**EXERCISE MATERIAL**
◇ ◇ ◇ ◇

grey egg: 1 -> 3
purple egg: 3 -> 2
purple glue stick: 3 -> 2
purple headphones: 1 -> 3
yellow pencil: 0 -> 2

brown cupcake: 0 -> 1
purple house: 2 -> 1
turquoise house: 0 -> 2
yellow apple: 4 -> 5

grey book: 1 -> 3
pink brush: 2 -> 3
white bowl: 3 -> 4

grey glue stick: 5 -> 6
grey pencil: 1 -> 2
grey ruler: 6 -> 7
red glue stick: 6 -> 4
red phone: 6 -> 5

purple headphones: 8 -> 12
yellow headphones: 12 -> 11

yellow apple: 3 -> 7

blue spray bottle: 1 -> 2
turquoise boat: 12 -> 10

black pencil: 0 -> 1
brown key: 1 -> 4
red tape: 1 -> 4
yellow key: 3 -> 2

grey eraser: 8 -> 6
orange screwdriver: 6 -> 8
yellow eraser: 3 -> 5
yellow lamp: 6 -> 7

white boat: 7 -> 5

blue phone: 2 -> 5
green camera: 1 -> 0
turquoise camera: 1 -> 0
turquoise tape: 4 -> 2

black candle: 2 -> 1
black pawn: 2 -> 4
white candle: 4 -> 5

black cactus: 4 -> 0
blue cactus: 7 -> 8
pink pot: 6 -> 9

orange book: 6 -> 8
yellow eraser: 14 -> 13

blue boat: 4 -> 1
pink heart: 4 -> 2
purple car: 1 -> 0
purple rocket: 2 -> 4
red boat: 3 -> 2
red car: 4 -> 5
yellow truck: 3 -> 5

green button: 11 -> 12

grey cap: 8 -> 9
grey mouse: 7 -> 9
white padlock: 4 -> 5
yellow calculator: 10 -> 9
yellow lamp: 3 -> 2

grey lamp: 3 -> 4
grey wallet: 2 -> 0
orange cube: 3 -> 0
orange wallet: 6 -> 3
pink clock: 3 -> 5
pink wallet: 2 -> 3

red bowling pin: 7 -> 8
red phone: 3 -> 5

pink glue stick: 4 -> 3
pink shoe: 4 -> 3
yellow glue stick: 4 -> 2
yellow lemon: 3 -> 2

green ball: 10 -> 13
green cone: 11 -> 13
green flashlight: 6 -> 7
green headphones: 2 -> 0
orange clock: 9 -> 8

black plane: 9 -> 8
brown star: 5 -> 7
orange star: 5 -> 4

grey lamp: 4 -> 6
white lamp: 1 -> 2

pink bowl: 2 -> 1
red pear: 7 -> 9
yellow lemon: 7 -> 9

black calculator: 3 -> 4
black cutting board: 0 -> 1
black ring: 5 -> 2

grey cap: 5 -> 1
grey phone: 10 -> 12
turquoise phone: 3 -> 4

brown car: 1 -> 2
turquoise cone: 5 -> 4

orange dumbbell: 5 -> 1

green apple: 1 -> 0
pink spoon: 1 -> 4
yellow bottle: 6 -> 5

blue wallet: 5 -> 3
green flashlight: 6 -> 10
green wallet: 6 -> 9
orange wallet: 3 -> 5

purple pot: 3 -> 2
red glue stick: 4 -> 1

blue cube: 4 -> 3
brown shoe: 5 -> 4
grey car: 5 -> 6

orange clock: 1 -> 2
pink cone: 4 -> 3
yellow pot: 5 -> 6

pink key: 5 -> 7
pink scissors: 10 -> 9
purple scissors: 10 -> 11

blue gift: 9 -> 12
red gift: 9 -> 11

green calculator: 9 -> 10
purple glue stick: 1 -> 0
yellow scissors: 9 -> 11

◇ ◇ ◇ ◇

**TASK ITEM**
Whole listing, every line: reproduce it exactly.

**RESULT OF THE TASK**
grey egg: 1 -> 3
purple egg: 3 -> 2
purple glue stick: 3 -> 2
purple headphones: 1 -> 3
yellow pencil: 0 -> 2

brown cupcake: 0 -> 1
purple house: 2 -> 1
turquoise house: 0 -> 2
yellow apple: 4 -> 5

grey book: 1 -> 3
pink brush: 2 -> 3
white bowl: 3 -> 4

grey glue stick: 5 -> 6
grey pencil: 1 -> 2
grey ruler: 6 -> 7
red glue stick: 6 -> 4
red phone: 6 -> 5

purple headphones: 8 -> 12
yellow headphones: 12 -> 11

yellow apple: 3 -> 7

blue spray bottle: 1 -> 2
turquoise boat: 12 -> 10

black pencil: 0 -> 1
brown key: 1 -> 4
red tape: 1 -> 4
yellow key: 3 -> 2

grey eraser: 8 -> 6
orange screwdriver: 6 -> 8
yellow eraser: 3 -> 5
yellow lamp: 6 -> 7

white boat: 7 -> 5

blue phone: 2 -> 5
green camera: 1 -> 0
turquoise camera: 1 -> 0
turquoise tape: 4 -> 2

black candle: 2 -> 1
black pawn: 2 -> 4
white candle: 4 -> 5

black cactus: 4 -> 0
blue cactus: 7 -> 8
pink pot: 6 -> 9

orange book: 6 -> 8
yellow eraser: 14 -> 13

blue boat: 4 -> 1
pink heart: 4 -> 2
purple car: 1 -> 0
purple rocket: 2 -> 4
red boat: 3 -> 2
red car: 4 -> 5
yellow truck: 3 -> 5

green button: 11 -> 12

grey cap: 8 -> 9
grey mouse: 7 -> 9
white padlock: 4 -> 5
yellow calculator: 10 -> 9
yellow lamp: 3 -> 2

grey lamp: 3 -> 4
grey wallet: 2 -> 0
orange cube: 3 -> 0
orange wallet: 6 -> 3
pink clock: 3 -> 5
pink wallet: 2 -> 3

red bowling pin: 7 -> 8
red phone: 3 -> 5

pink glue stick: 4 -> 3
pink shoe: 4 -> 3
yellow glue stick: 4 -> 2
yellow lemon: 3 -> 2

green ball: 10 -> 13
green cone: 11 -> 13
green flashlight: 6 -> 7
green headphones: 2 -> 0
orange clock: 9 -> 8

black plane: 9 -> 8
brown star: 5 -> 7
orange star: 5 -> 4

grey lamp: 4 -> 6
white lamp: 1 -> 2

pink bowl: 2 -> 1
red pear: 7 -> 9
yellow lemon: 7 -> 9

black calculator: 3 -> 4
black cutting board: 0 -> 1
black ring: 5 -> 2

grey cap: 5 -> 1
grey phone: 10 -> 12
turquoise phone: 3 -> 4

brown car: 1 -> 2
turquoise cone: 5 -> 4

orange dumbbell: 5 -> 1

green apple: 1 -> 0
pink spoon: 1 -> 4
yellow bottle: 6 -> 5

blue wallet: 5 -> 3
green flashlight: 6 -> 10
green wallet: 6 -> 9
orange wallet: 3 -> 5

purple pot: 3 -> 2
red glue stick: 4 -> 1

blue cube: 4 -> 3
brown shoe: 5 -> 4
grey car: 5 -> 6

orange clock: 1 -> 2
pink cone: 4 -> 3
yellow pot: 5 -> 6

pink key: 5 -> 7
pink scissors: 10 -> 9
purple scissors: 10 -> 11

blue gift: 9 -> 12
red gift: 9 -> 11

green calculator: 9 -> 10
purple glue stick: 1 -> 0
yellow scissors: 9 -> 11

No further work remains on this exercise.